-- Source material follows --

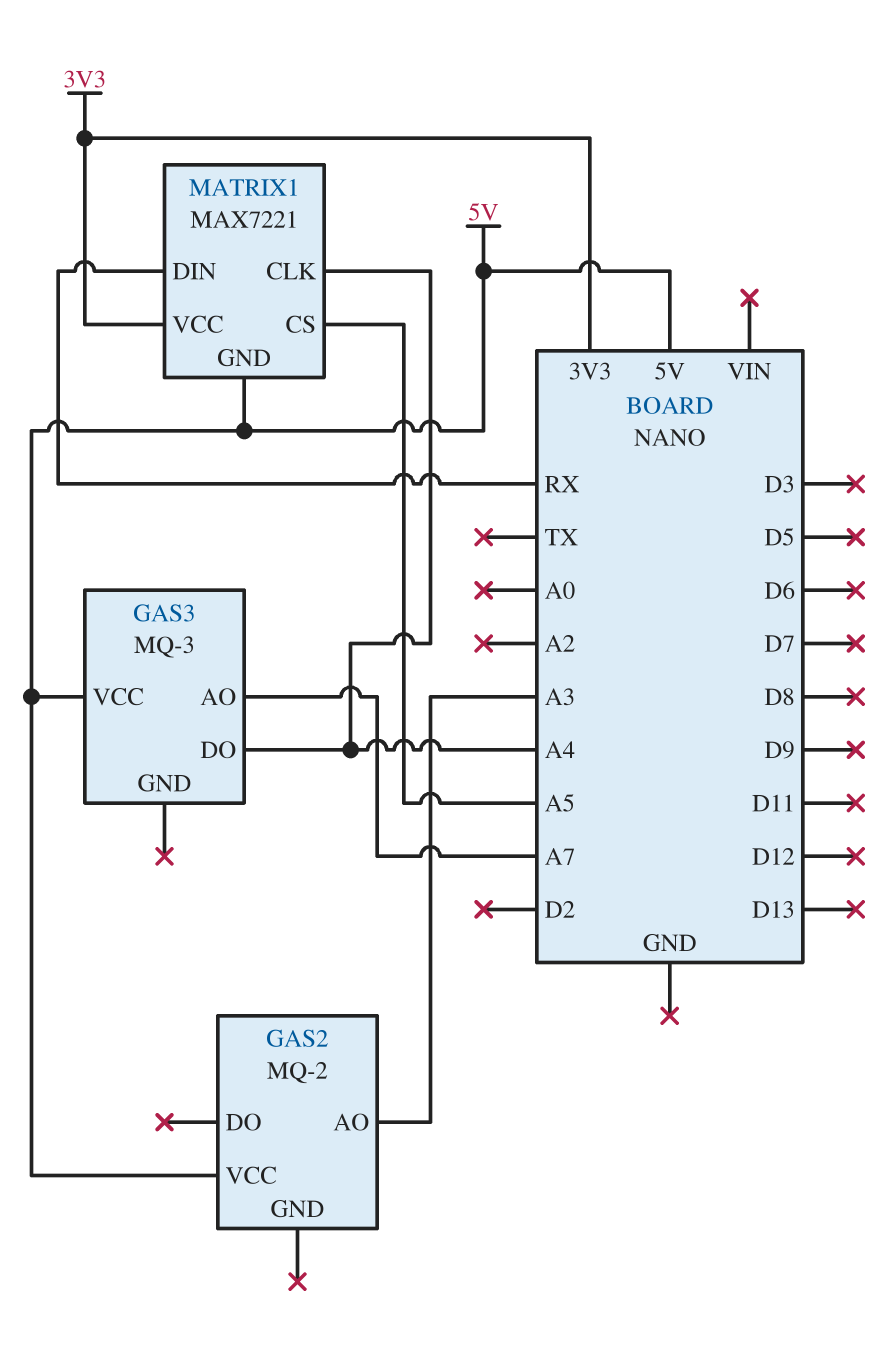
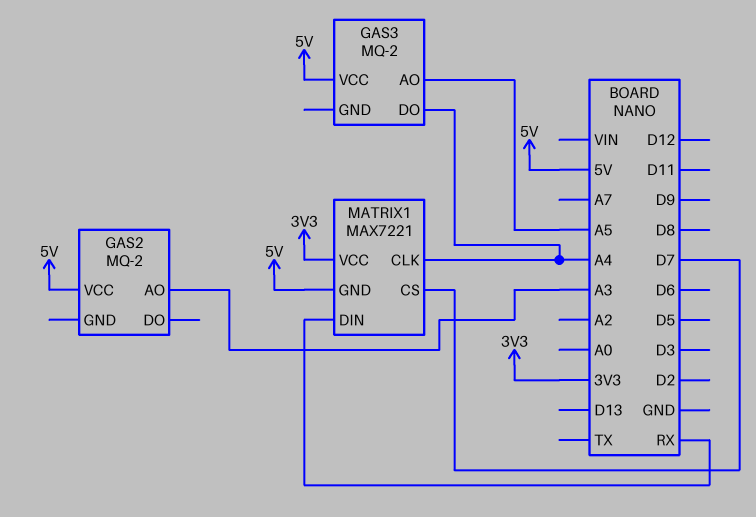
GAS3: MQ-3 -> MQ-2
GAS3 pin AO: A7 -> A5
MATRIX1 pin CS: A5 -> D7

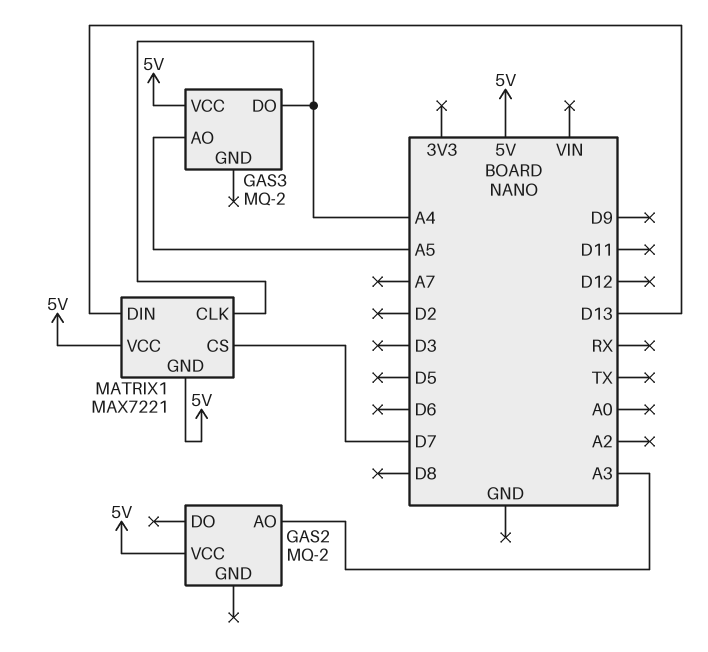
MATRIX1 pin DIN: RX -> D13
MATRIX1 pin VCC: 3V3 -> 5V

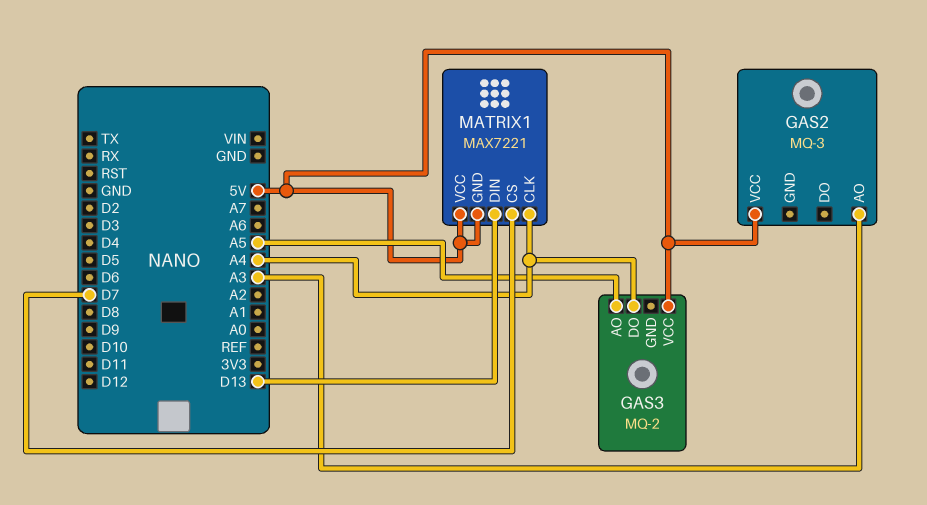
GAS2: MQ-2 -> MQ-3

-- Source material concluded --

> _Your instructions_
If an entry holds a picture, leave that picture out, and transcribe the rest of the listing above exactly.

> _Written response_
GAS3: MQ-3 -> MQ-2
GAS3 pin AO: A7 -> A5
MATRIX1 pin CS: A5 -> D7

MATRIX1 pin DIN: RX -> D13
MATRIX1 pin VCC: 3V3 -> 5V

GAS2: MQ-2 -> MQ-3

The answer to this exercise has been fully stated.